[Revision tracking records]
········
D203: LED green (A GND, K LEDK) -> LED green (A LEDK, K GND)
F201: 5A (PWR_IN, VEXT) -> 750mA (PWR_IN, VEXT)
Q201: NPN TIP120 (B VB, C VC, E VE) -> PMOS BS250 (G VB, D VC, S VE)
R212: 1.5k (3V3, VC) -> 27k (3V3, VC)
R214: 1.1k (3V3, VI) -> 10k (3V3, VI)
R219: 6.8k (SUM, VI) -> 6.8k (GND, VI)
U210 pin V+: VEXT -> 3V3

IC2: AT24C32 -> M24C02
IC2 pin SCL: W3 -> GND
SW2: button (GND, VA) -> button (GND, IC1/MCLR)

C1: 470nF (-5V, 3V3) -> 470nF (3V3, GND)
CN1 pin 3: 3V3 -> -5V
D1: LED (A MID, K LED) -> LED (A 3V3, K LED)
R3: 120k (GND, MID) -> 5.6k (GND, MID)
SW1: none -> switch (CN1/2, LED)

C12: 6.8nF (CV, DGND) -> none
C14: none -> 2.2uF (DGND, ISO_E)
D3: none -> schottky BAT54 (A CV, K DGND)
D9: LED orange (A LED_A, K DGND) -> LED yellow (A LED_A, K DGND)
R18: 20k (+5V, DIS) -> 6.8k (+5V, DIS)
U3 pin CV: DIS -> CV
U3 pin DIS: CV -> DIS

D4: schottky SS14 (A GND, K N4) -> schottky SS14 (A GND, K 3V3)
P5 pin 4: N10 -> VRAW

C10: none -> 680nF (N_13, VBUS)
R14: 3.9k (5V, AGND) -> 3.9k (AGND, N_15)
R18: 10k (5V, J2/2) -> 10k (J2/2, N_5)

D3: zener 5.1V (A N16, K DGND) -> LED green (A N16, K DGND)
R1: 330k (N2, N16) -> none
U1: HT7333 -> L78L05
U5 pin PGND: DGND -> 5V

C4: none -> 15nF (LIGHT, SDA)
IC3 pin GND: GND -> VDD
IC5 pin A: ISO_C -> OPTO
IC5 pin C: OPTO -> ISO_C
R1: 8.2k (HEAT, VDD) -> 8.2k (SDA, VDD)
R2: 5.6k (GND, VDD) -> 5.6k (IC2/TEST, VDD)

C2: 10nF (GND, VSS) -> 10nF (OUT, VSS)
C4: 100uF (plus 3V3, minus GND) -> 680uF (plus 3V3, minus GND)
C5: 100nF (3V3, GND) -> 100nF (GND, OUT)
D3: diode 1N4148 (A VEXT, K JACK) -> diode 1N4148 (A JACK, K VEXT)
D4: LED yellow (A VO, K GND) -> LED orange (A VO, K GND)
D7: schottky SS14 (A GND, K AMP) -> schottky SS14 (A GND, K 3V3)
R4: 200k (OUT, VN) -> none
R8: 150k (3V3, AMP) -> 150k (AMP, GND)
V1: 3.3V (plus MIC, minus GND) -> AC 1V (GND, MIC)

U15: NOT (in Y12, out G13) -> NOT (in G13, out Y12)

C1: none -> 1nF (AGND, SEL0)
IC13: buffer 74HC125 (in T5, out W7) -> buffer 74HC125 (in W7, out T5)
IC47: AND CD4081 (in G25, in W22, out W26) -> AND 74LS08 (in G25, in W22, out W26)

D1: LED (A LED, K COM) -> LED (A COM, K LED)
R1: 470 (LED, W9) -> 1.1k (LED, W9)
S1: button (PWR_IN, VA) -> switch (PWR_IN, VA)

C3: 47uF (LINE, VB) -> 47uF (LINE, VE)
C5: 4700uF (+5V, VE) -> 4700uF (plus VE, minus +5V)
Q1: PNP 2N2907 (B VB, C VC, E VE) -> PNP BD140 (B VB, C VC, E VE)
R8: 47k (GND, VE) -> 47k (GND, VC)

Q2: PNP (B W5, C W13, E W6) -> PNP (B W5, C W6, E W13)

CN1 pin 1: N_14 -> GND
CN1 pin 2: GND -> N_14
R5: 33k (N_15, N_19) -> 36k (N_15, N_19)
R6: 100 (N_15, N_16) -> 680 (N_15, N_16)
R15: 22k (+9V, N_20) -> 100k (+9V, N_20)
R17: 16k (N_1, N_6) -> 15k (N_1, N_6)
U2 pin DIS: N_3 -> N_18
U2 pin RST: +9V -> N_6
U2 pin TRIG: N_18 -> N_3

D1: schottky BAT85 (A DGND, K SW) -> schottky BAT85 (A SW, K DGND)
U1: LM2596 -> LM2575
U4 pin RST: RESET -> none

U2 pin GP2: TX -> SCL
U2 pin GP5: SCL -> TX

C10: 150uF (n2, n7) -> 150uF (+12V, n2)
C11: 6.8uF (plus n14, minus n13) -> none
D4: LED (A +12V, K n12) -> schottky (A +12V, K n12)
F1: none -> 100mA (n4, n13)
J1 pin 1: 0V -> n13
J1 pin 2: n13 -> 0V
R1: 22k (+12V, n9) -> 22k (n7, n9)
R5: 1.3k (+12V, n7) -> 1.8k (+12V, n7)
········
PROBLEM STATEMENT. Copy the data above in its entirety, exactly as given.

EXERCISE RESULT.
D203: LED green (A GND, K LEDK) -> LED green (A LEDK, K GND)
F201: 5A (PWR_IN, VEXT) -> 750mA (PWR_IN, VEXT)
Q201: NPN TIP120 (B VB, C VC, E VE) -> PMOS BS250 (G VB, D VC, S VE)
R212: 1.5k (3V3, VC) -> 27k (3V3, VC)
R214: 1.1k (3V3, VI) -> 10k (3V3, VI)
R219: 6.8k (SUM, VI) -> 6.8k (GND, VI)
U210 pin V+: VEXT -> 3V3

IC2: AT24C32 -> M24C02
IC2 pin SCL: W3 -> GND
SW2: button (GND, VA) -> button (GND, IC1/MCLR)

C1: 470nF (-5V, 3V3) -> 470nF (3V3, GND)
CN1 pin 3: 3V3 -> -5V
D1: LED (A MID, K LED) -> LED (A 3V3, K LED)
R3: 120k (GND, MID) -> 5.6k (GND, MID)
SW1: none -> switch (CN1/2, LED)

C12: 6.8nF (CV, DGND) -> none
C14: none -> 2.2uF (DGND, ISO_E)
D3: none -> schottky BAT54 (A CV, K DGND)
D9: LED orange (A LED_A, K DGND) -> LED yellow (A LED_A, K DGND)
R18: 20k (+5V, DIS) -> 6.8k (+5V, DIS)
U3 pin CV: DIS -> CV
U3 pin DIS: CV -> DIS

D4: schottky SS14 (A GND, K N4) -> schottky SS14 (A GND, K 3V3)
P5 pin 4: N10 -> VRAW

C10: none -> 680nF (N_13, VBUS)
R14: 3.9k (5V, AGND) -> 3.9k (AGND, N_15)
R18: 10k (5V, J2/2) -> 10k (J2/2, N_5)

D3: zener 5.1V (A N16, K DGND) -> LED green (A N16, K DGND)
R1: 330k (N2, N16) -> none
U1: HT7333 -> L78L05
U5 pin PGND: DGND -> 5V

C4: none -> 15nF (LIGHT, SDA)
IC3 pin GND: GND -> VDD
IC5 pin A: ISO_C -> OPTO
IC5 pin C: OPTO -> ISO_C
R1: 8.2k (HEAT, VDD) -> 8.2k (SDA, VDD)
R2: 5.6k (GND, VDD) -> 5.6k (IC2/TEST, VDD)

C2: 10nF (GND, VSS) -> 10nF (OUT, VSS)
C4: 100uF (plus 3V3, minus GND) -> 680uF (plus 3V3, minus GND)
C5: 100nF (3V3, GND) -> 100nF (GND, OUT)
D3: diode 1N4148 (A VEXT, K JACK) -> diode 1N4148 (A JACK, K VEXT)
D4: LED yellow (A VO, K GND) -> LED orange (A VO, K GND)
D7: schottky SS14 (A GND, K AMP) -> schottky SS14 (A GND, K 3V3)
R4: 200k (OUT, VN) -> none
R8: 150k (3V3, AMP) -> 150k (AMP, GND)
V1: 3.3V (plus MIC, minus GND) -> AC 1V (GND, MIC)

U15: NOT (in Y12, out G13) -> NOT (in G13, out Y12)

C1: none -> 1nF (AGND, SEL0)
IC13: buffer 74HC125 (in T5, out W7) -> buffer 74HC125 (in W7, out T5)
IC47: AND CD4081 (in G25, in W22, out W26) -> AND 74LS08 (in G25, in W22, out W26)

D1: LED (A LED, K COM) -> LED (A COM, K LED)
R1: 470 (LED, W9) -> 1.1k (LED, W9)
S1: button (PWR_IN, VA) -> switch (PWR_IN, VA)

C3: 47uF (LINE, VB) -> 47uF (LINE, VE)
C5: 4700uF (+5V, VE) -> 4700uF (plus VE, minus +5V)
Q1: PNP 2N2907 (B VB, C VC, E VE) -> PNP BD140 (B VB, C VC, E VE)
R8: 47k (GND, VE) -> 47k (GND, VC)

Q2: PNP (B W5, C W13, E W6) -> PNP (B W5, C W6, E W13)

CN1 pin 1: N_14 -> GND
CN1 pin 2: GND -> N_14
R5: 33k (N_15, N_19) -> 36k (N_15, N_19)
R6: 100 (N_15, N_16) -> 680 (N_15, N_16)
R15: 22k (+9V, N_20) -> 100k (+9V, N_20)
R17: 16k (N_1, N_6) -> 15k (N_1, N_6)
U2 pin DIS: N_3 -> N_18
U2 pin RST: +9V -> N_6
U2 pin TRIG: N_18 -> N_3

D1: schottky BAT85 (A DGND, K SW) -> schottky BAT85 (A SW, K DGND)
U1: LM2596 -> LM2575
U4 pin RST: RESET -> none

U2 pin GP2: TX -> SCL
U2 pin GP5: SCL -> TX

C10: 150uF (n2, n7) -> 150uF (+12V, n2)
C11: 6.8uF (plus n14, minus n13) -> none
D4: LED (A +12V, K n12) -> schottky (A +12V, K n12)
F1: none -> 100mA (n4, n13)
J1 pin 1: 0V -> n13
J1 pin 2: n13 -> 0V
R1: 22k (+12V, n9) -> 22k (n7, n9)
R5: 1.3k (+12V, n7) -> 1.8k (+12V, n7)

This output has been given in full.